┌────────

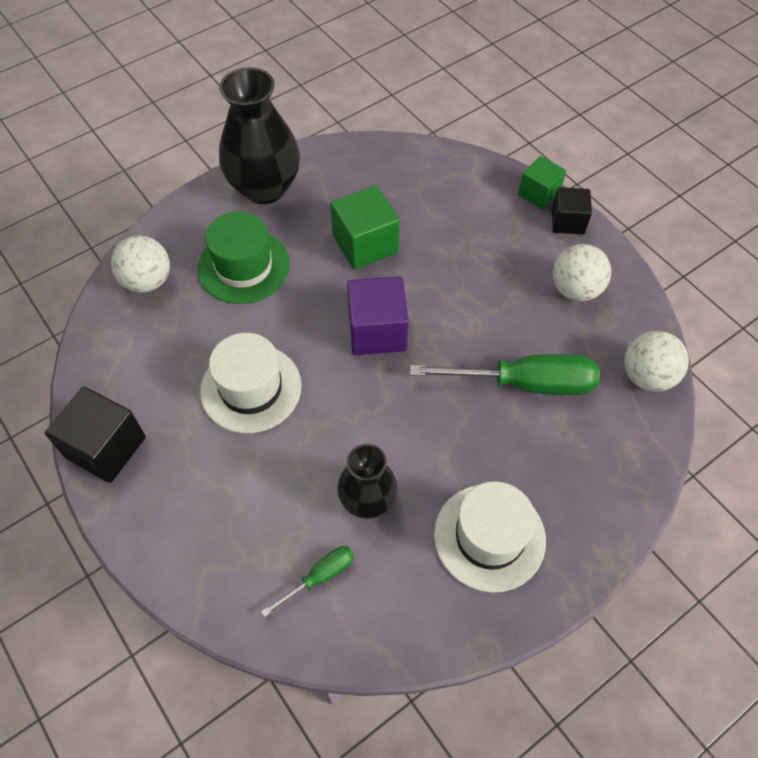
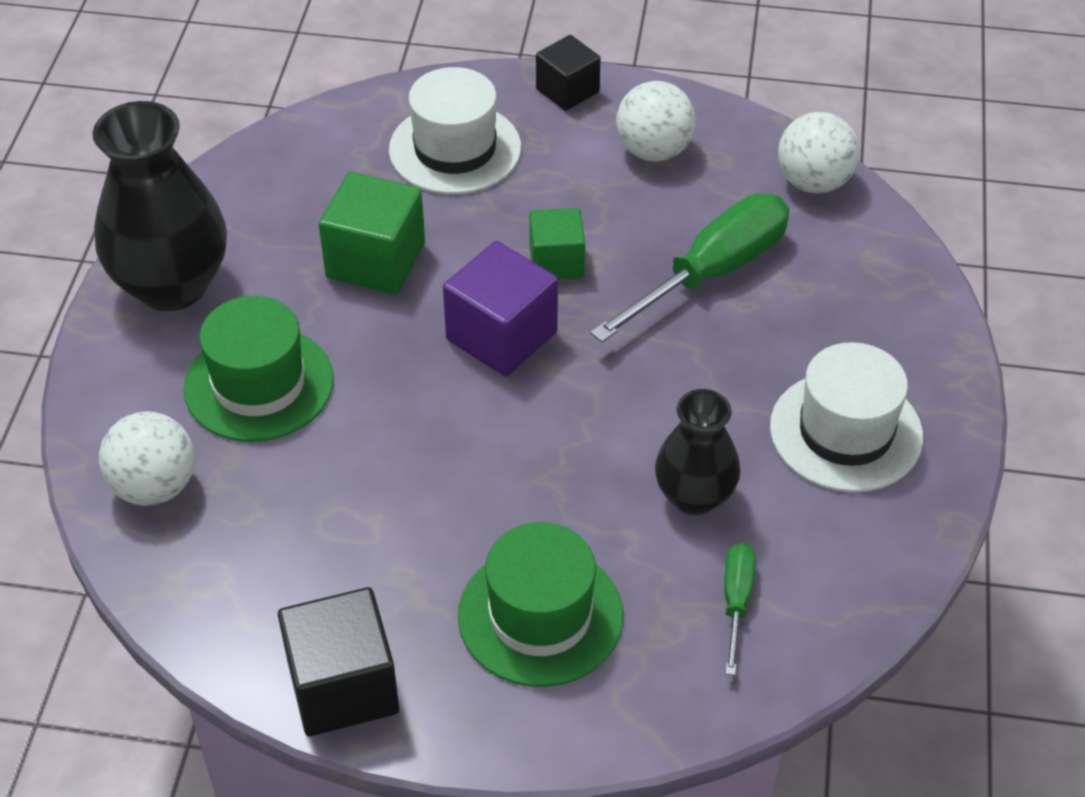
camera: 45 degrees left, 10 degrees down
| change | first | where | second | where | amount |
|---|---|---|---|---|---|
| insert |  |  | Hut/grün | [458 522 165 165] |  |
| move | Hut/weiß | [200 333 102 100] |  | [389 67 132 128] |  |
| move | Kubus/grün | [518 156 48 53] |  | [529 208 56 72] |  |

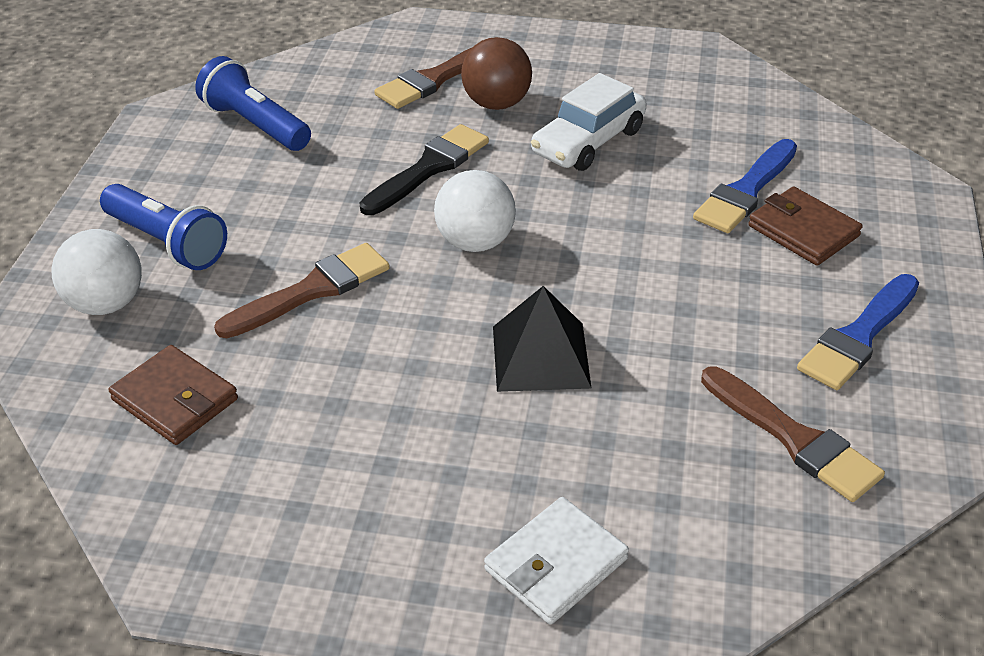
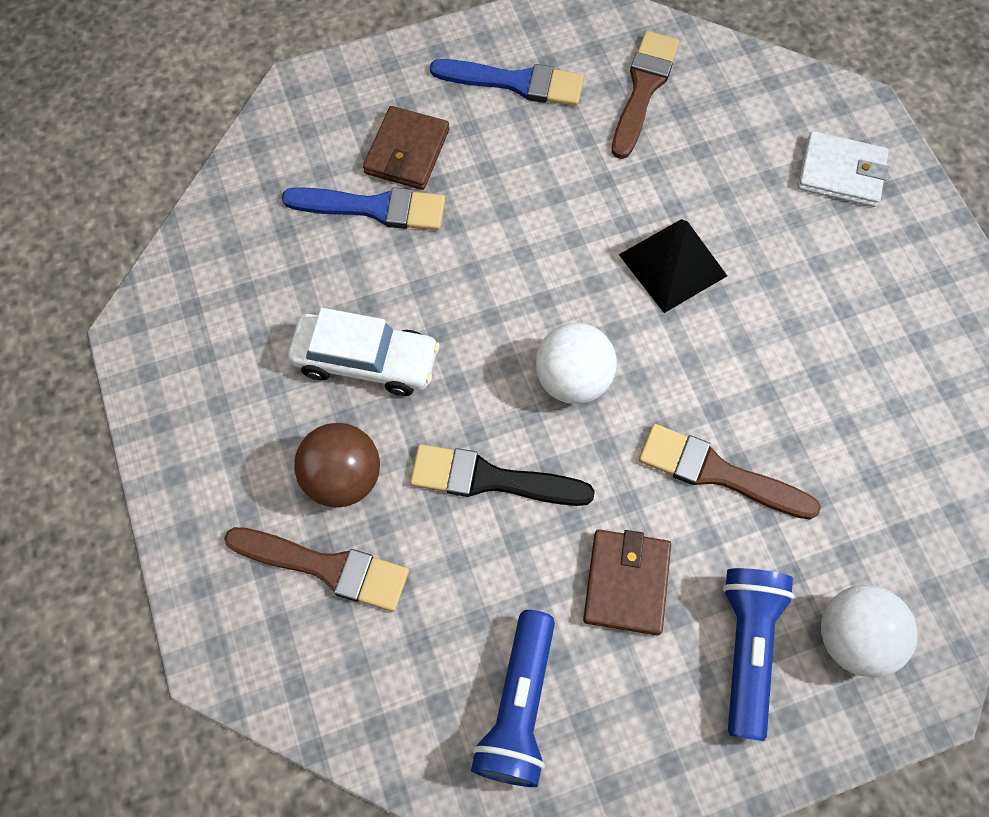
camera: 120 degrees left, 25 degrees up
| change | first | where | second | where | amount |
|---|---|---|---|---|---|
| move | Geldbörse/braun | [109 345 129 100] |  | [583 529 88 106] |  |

└────────
┌────────

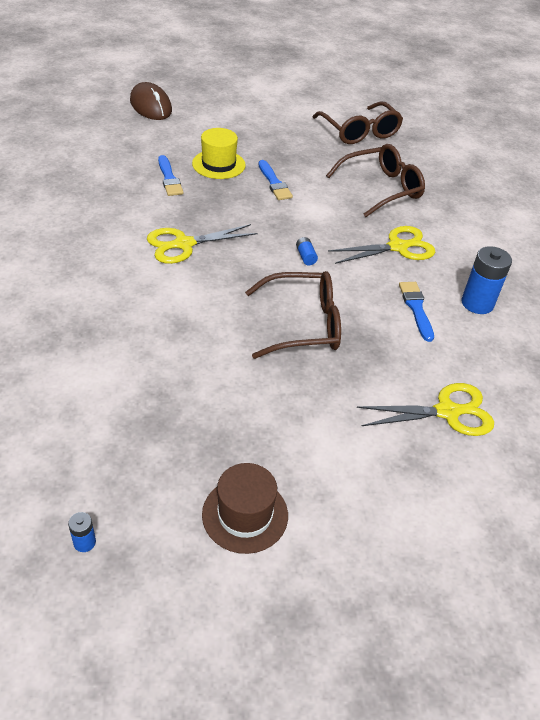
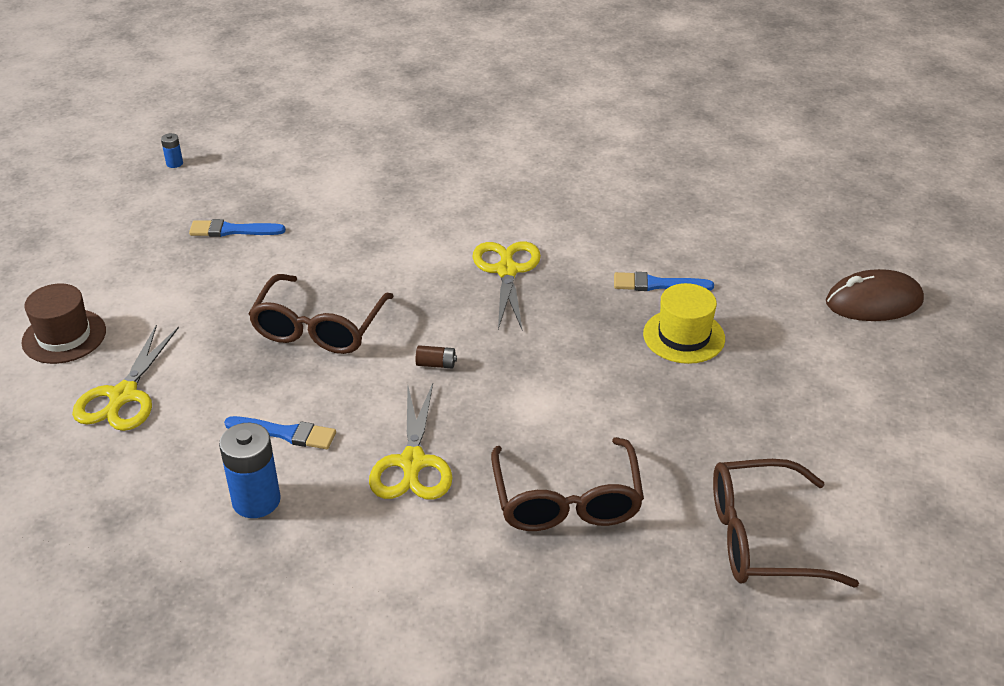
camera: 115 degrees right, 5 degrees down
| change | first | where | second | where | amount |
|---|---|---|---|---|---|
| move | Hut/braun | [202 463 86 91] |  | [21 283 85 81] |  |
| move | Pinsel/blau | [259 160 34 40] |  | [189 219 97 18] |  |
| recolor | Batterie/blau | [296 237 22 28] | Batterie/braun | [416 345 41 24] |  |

└────────

> [Task instructions]:
Repeat the entries above verbatim, but only from the line that has "camera: 45 degrees left, 10 degrees down" down to the line that has "move | Hut/weiß", inclusive.

> [Response area]:
camera: 45 degrees left, 10 degrees down
| change | first | where | second | where | amount |
|---|---|---|---|---|---|
| insert |  |  | Hut/grün | [458 522 165 165] |  |
| move | Hut/weiß | [200 333 102 100] |  | [389 67 132 128] |  |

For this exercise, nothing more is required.